EXERCISE REQUIREMENTS
This calls for a word-for-word copy of all the data, with each picture removed.

PROVIDED ENTRIES

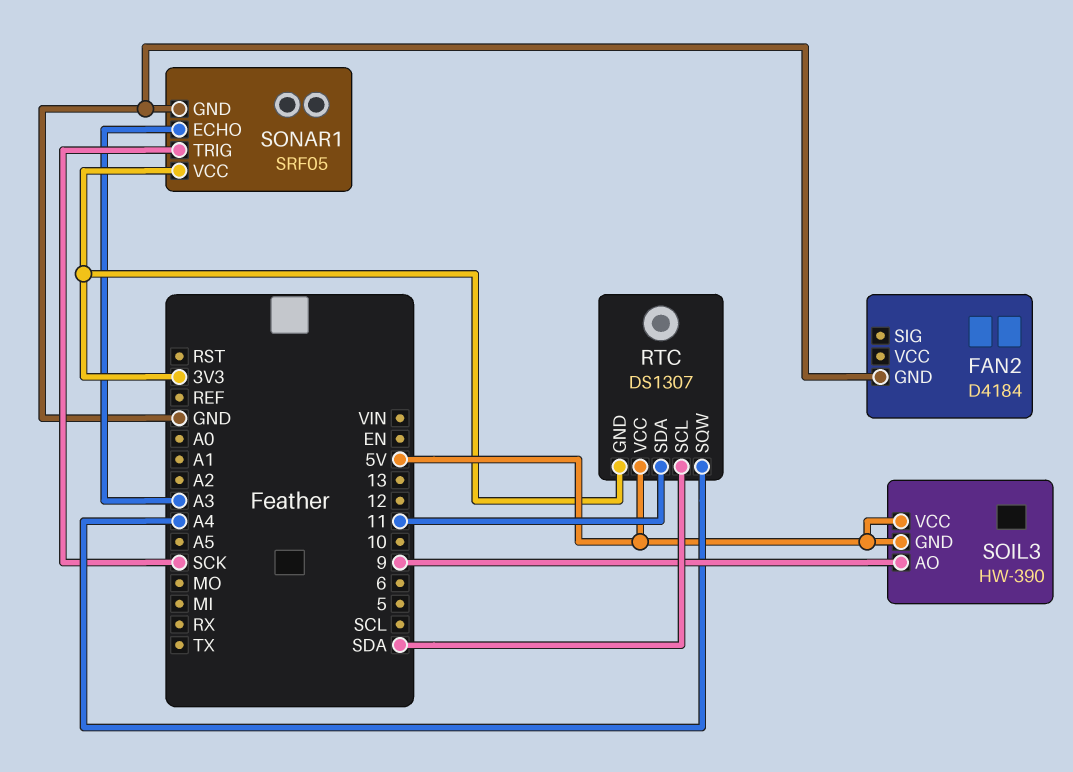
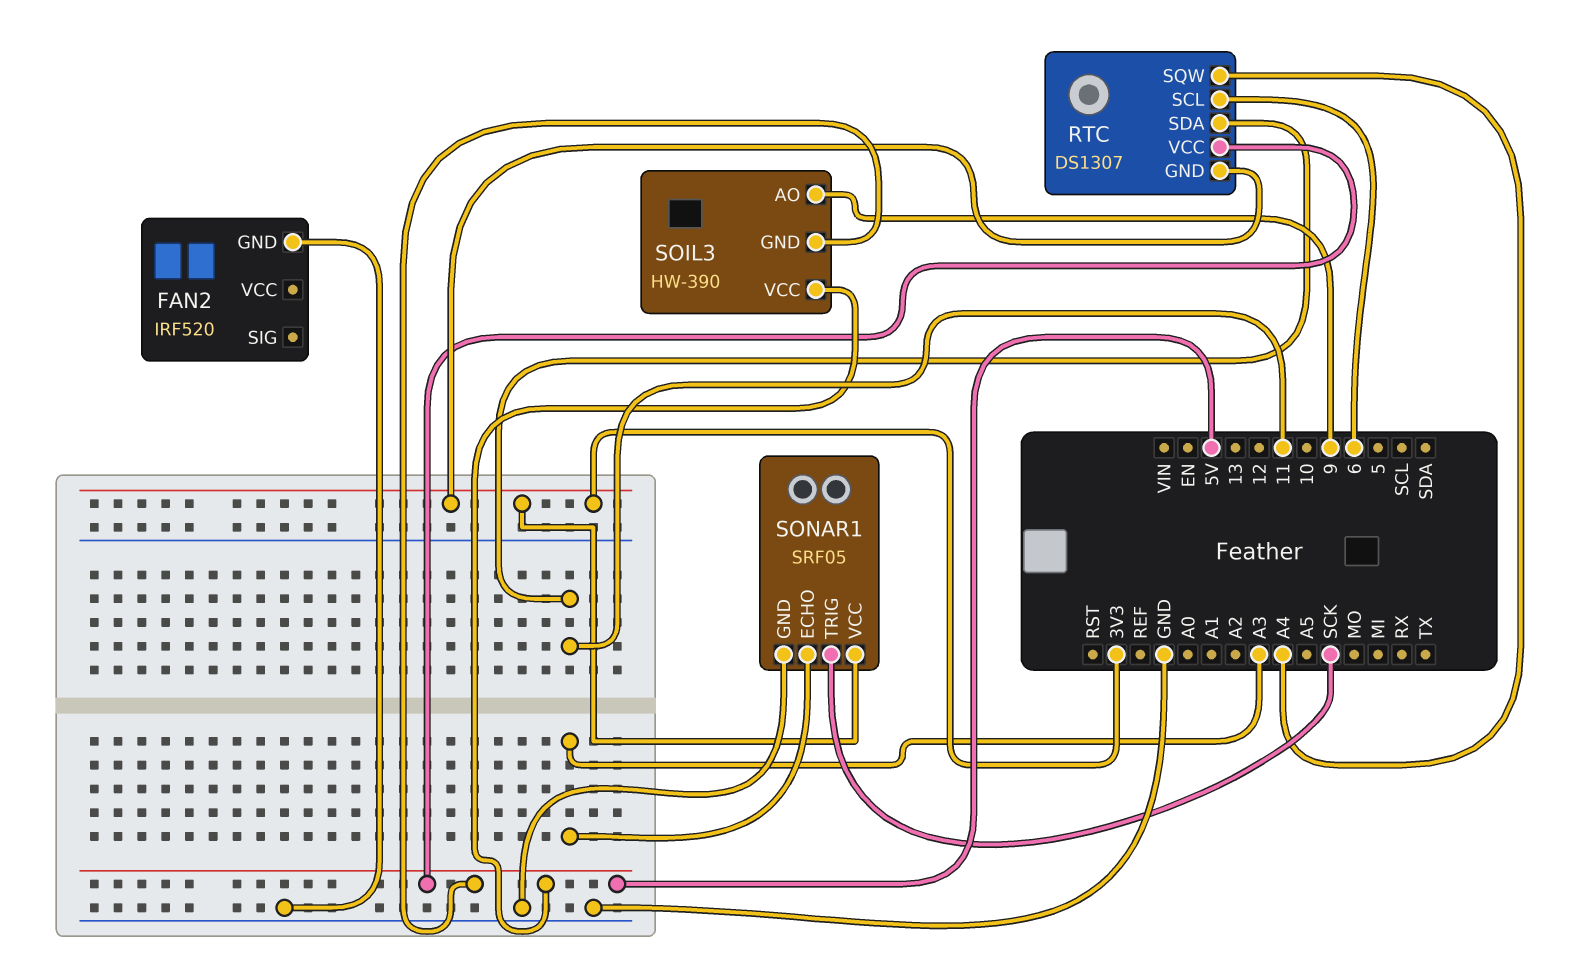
FAN2: D4184 -> IRF520
RTC pin SCL: SDA -> 6

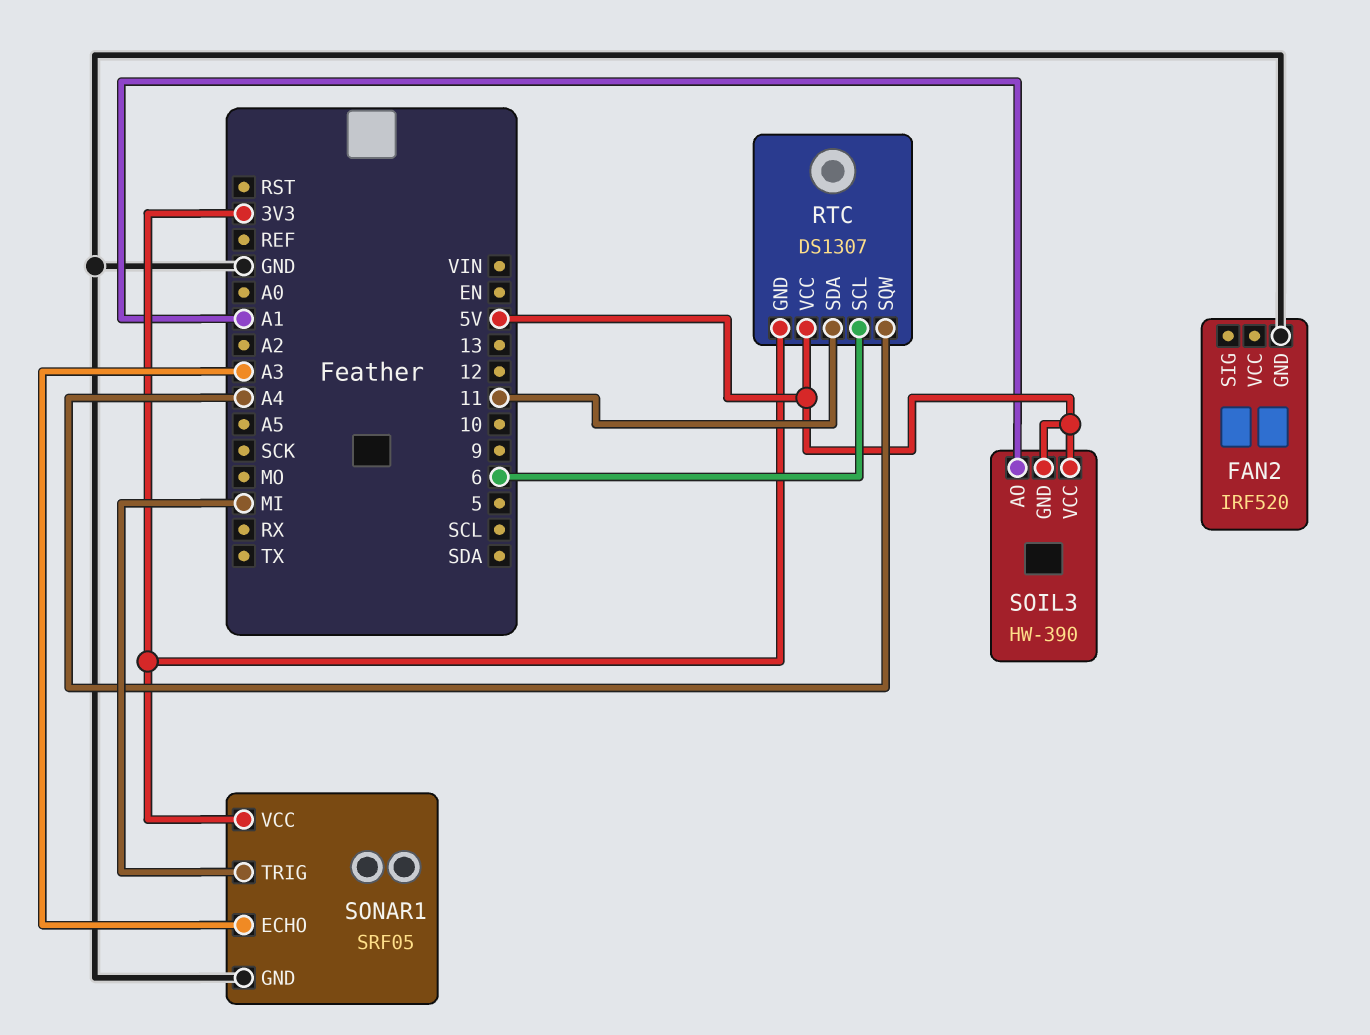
SOIL3 pin AO: 9 -> A1
SONAR1 pin TRIG: SCK -> MI

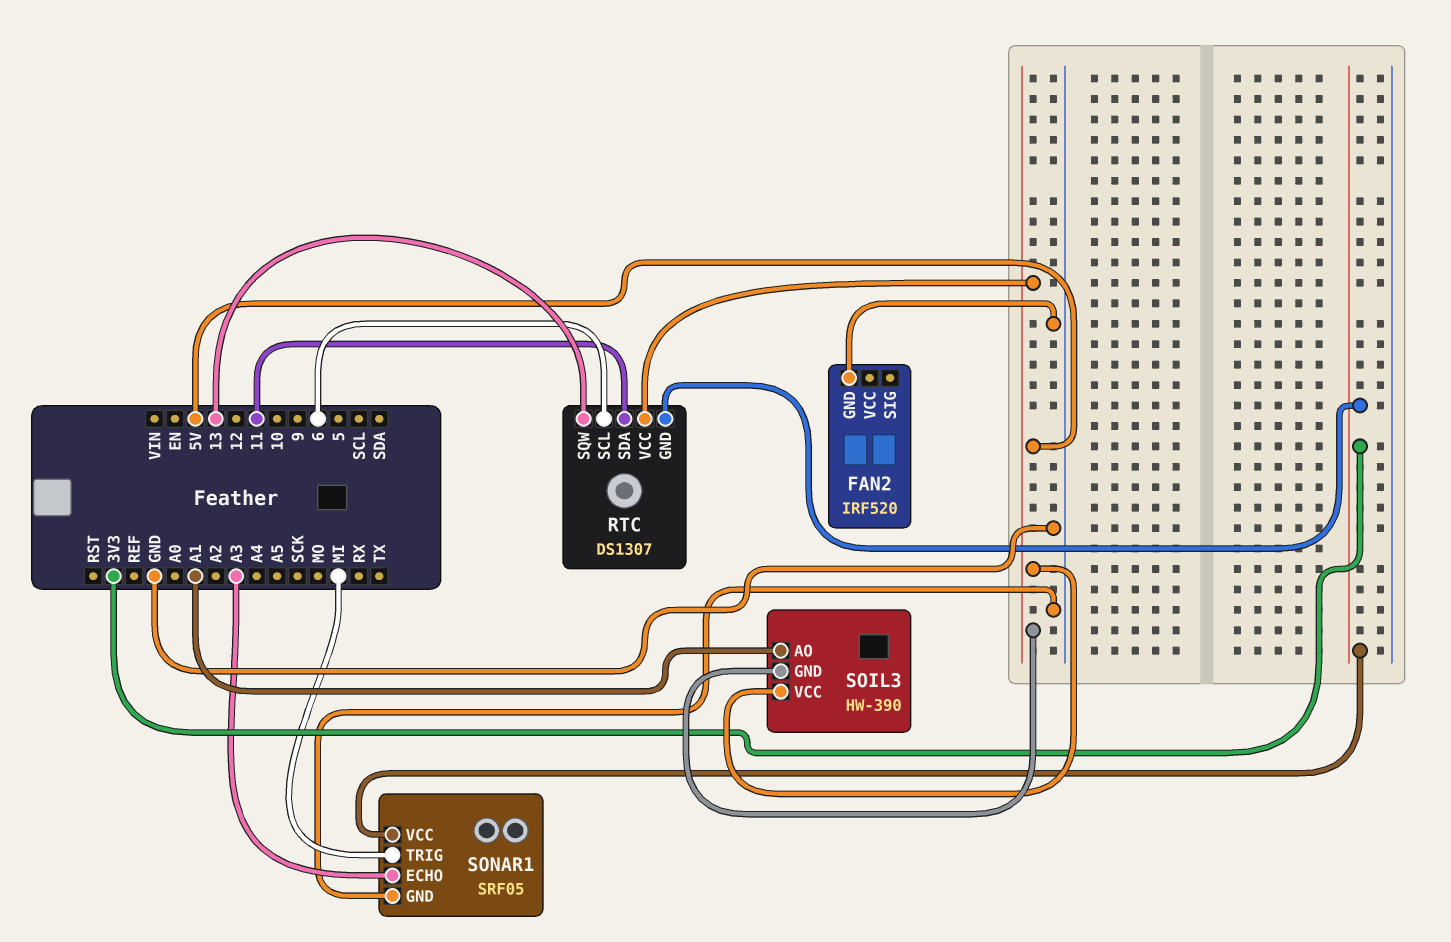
RTC pin SQW: A4 -> 13

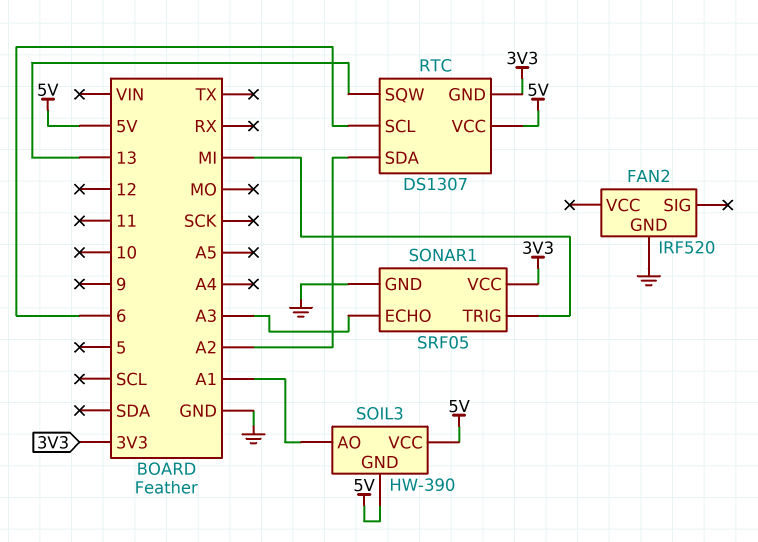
RTC pin SDA: 11 -> A2

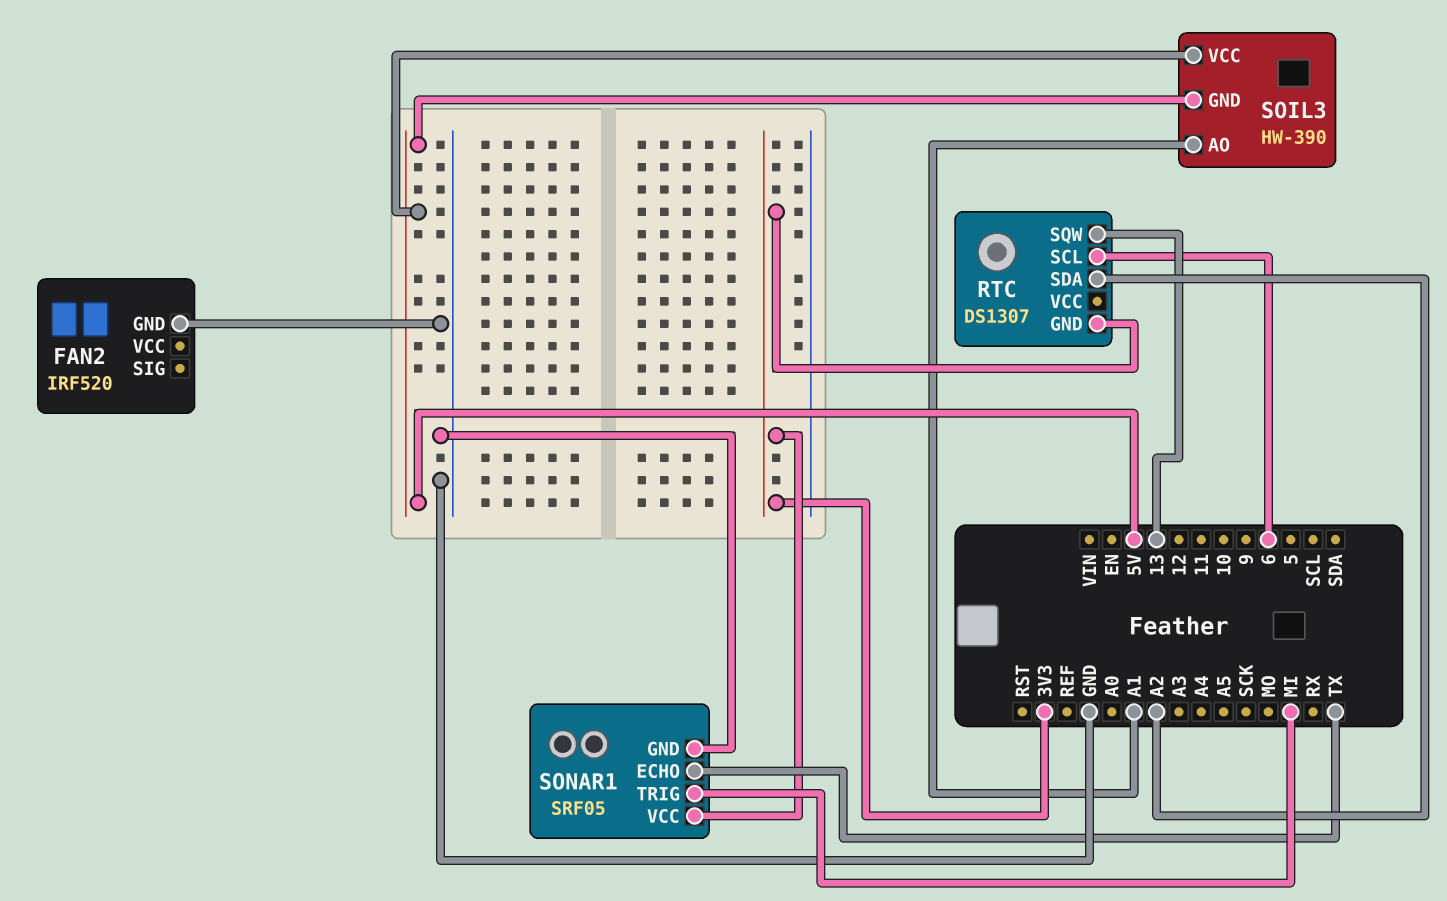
RTC pin VCC: 5V -> none
SONAR1 pin ECHO: A3 -> TX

ANSWER TO THIS TASK
FAN2: D4184 -> IRF520
RTC pin SCL: SDA -> 6

SOIL3 pin AO: 9 -> A1
SONAR1 pin TRIG: SCK -> MI

RTC pin SQW: A4 -> 13

RTC pin SDA: 11 -> A2

RTC pin VCC: 5V -> none
SONAR1 pin ECHO: A3 -> TX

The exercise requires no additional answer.